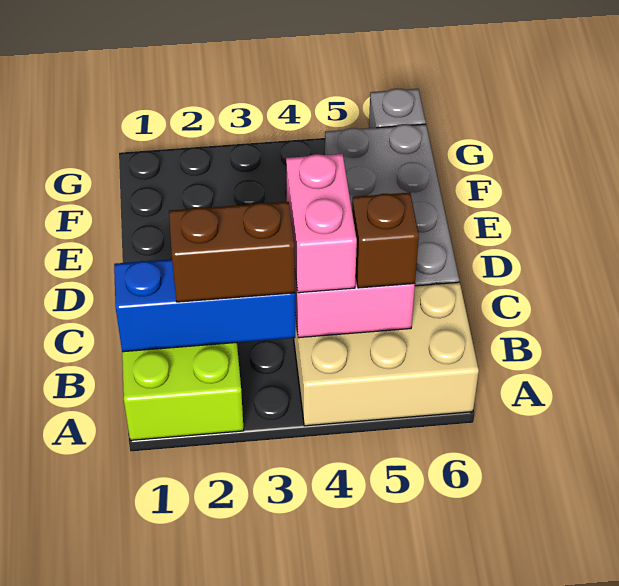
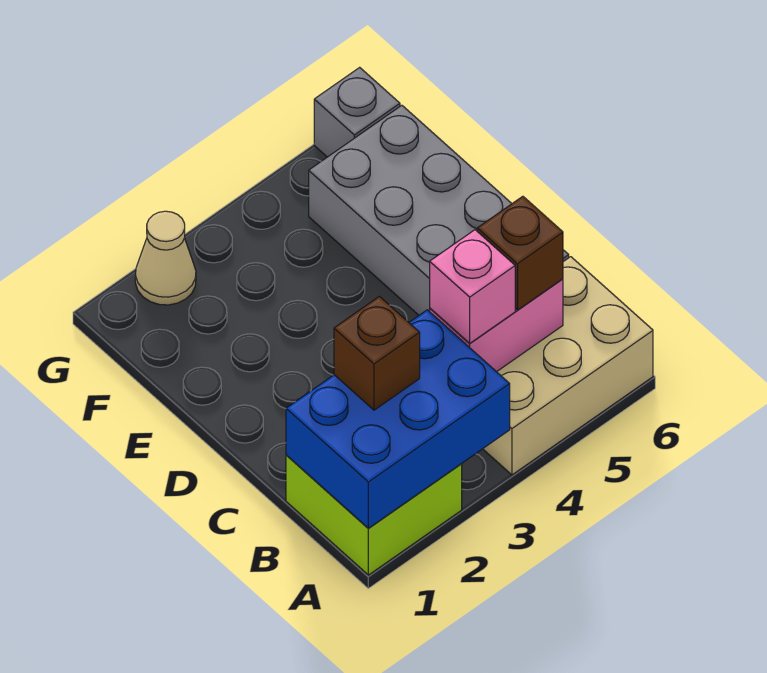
blue brick B1:B3 level 2 -> blue brick A1:B3 level 2
brown brick B2:B3 level 3 -> brown brick B2 level 3
pink brick B4:C4 level 3 -> pink brick B4 level 3
none -> tan cone G2 level 1

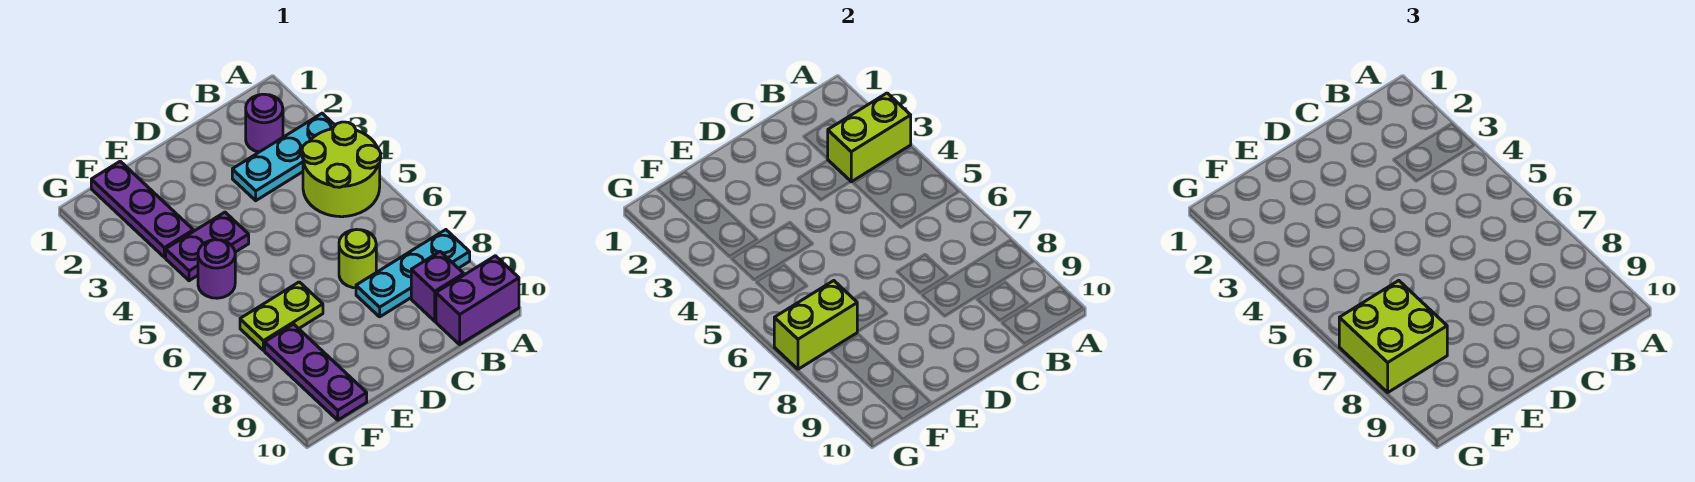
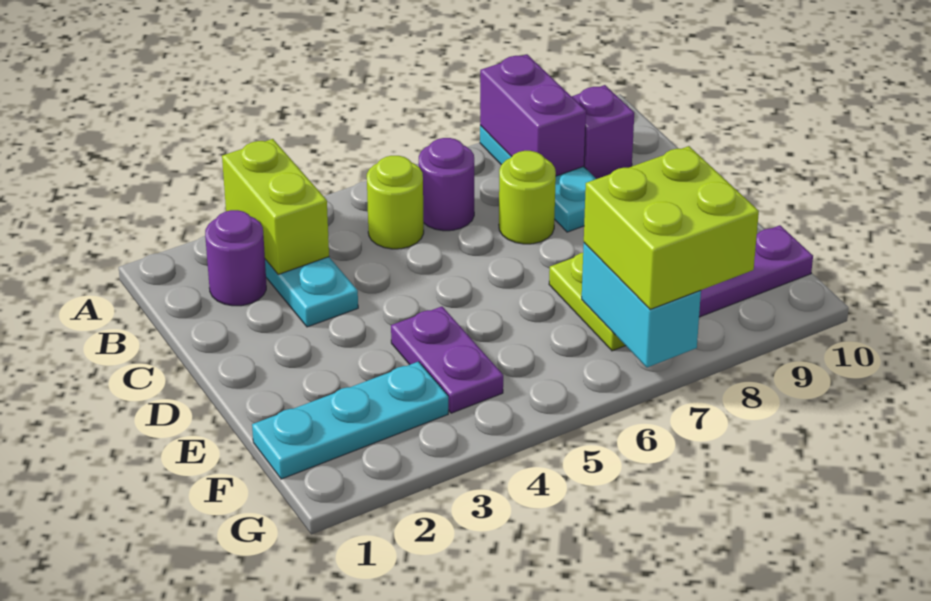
lime round brick A4:B5 level 1 -> lime round brick B5 level 1
purple brick A10:B10 level 1 -> purple brick A8:B8 level 2
purple plate F1:F3 level 1 -> cyan plate F1:F3 level 1
purple round brick F5 level 1 -> purple round brick B6 level 1
lime brick F7:G7 level 2 -> cyan brick F7:G7 level 2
○ ○ ○ ○ ○ ○ ○
**Task description**
Scan the entries above and copy each line where "purple" occurs.

**Reply**
purple brick A10:B10 level 1 -> purple brick A8:B8 level 2
purple plate F1:F3 level 1 -> cyan plate F1:F3 level 1
purple round brick F5 level 1 -> purple round brick B6 level 1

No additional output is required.